___ SUPPLIED INFORMATION

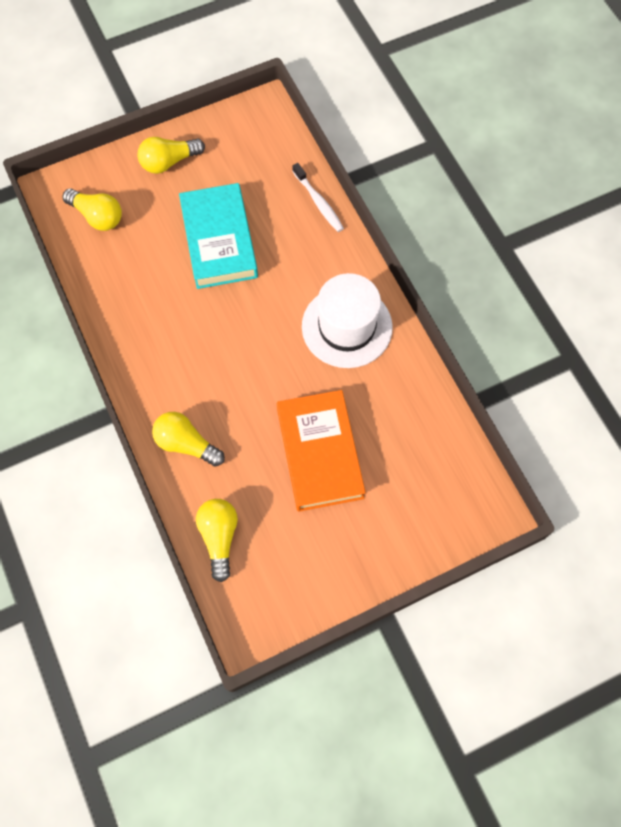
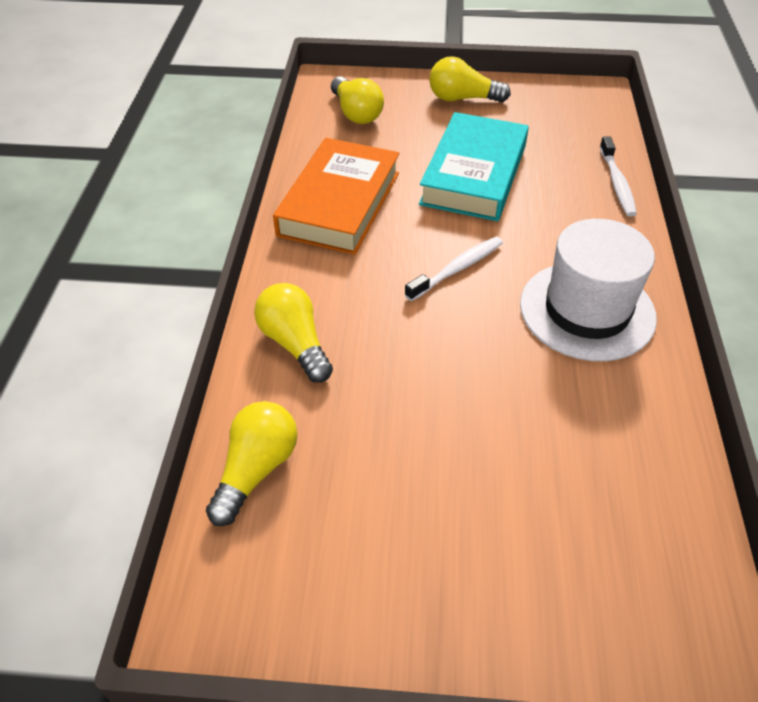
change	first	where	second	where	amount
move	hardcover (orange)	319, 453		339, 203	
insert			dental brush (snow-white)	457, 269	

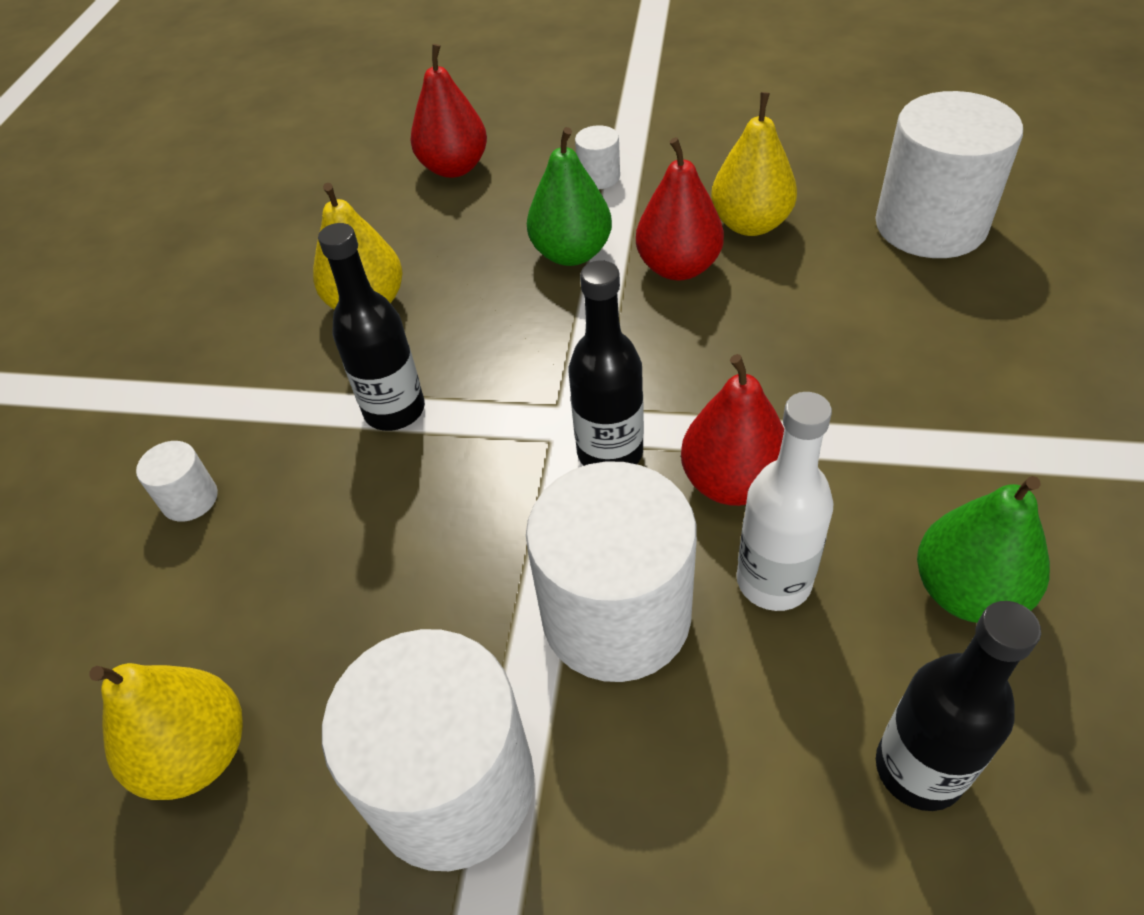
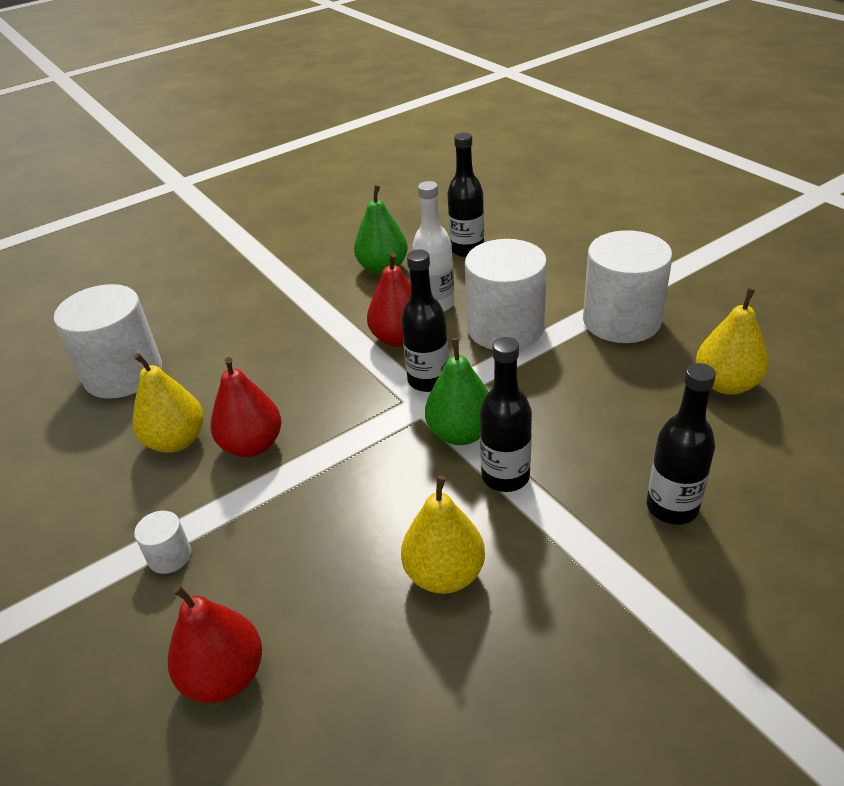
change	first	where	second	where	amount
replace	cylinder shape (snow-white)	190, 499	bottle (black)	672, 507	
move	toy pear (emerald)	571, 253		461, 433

______

- _ACTIVITY_
When you return the records, keep every word unchanged and drop the pictures.

- _ANSWER AREA_
change	first	where	second	where	amount
move	hardcover (orange)	319, 453		339, 203	
insert			dental brush (snow-white)	457, 269	

change	first	where	second	where	amount
replace	cylinder shape (snow-white)	190, 499	bottle (black)	672, 507	
move	toy pear (emerald)	571, 253		461, 433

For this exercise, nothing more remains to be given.